### DATA PROVIDED
----------------

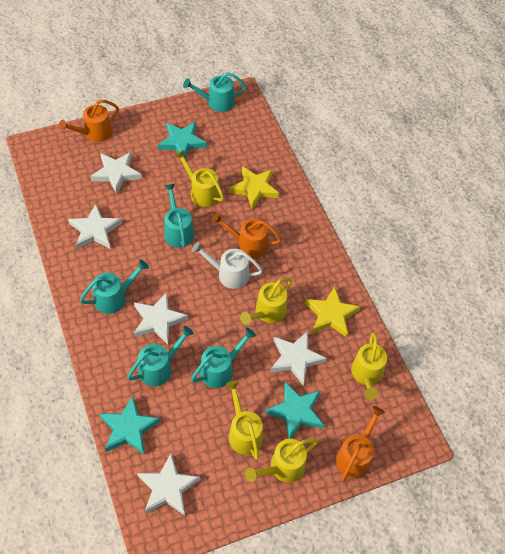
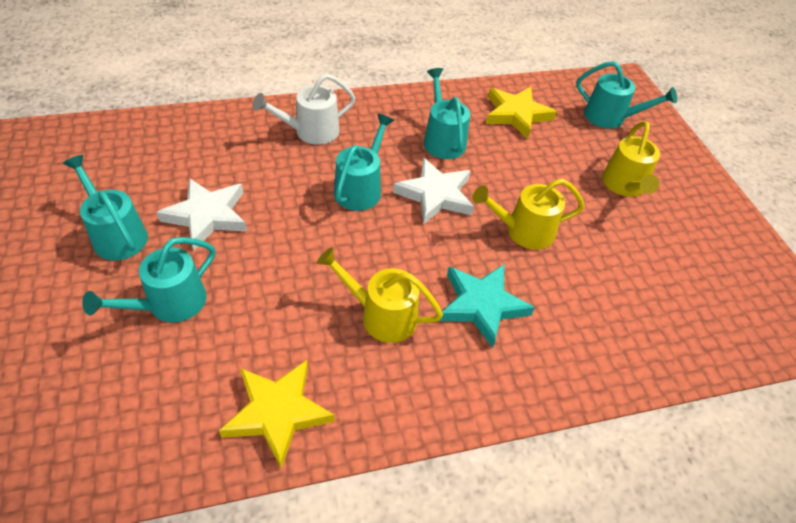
orange watering can: 3 -> 0
turquoise star: 3 -> 1
white star: 5 -> 2
yellow watering can: 5 -> 3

----------------

### PROBLEM REQUIREMENTS
Starting with the line that holds "turquoise star: 3 -> 1", copy each remaining line of the listing above exactly, through the last one.

### WRITTEN SOLUTION
turquoise star: 3 -> 1
white star: 5 -> 2
yellow watering can: 5 -> 3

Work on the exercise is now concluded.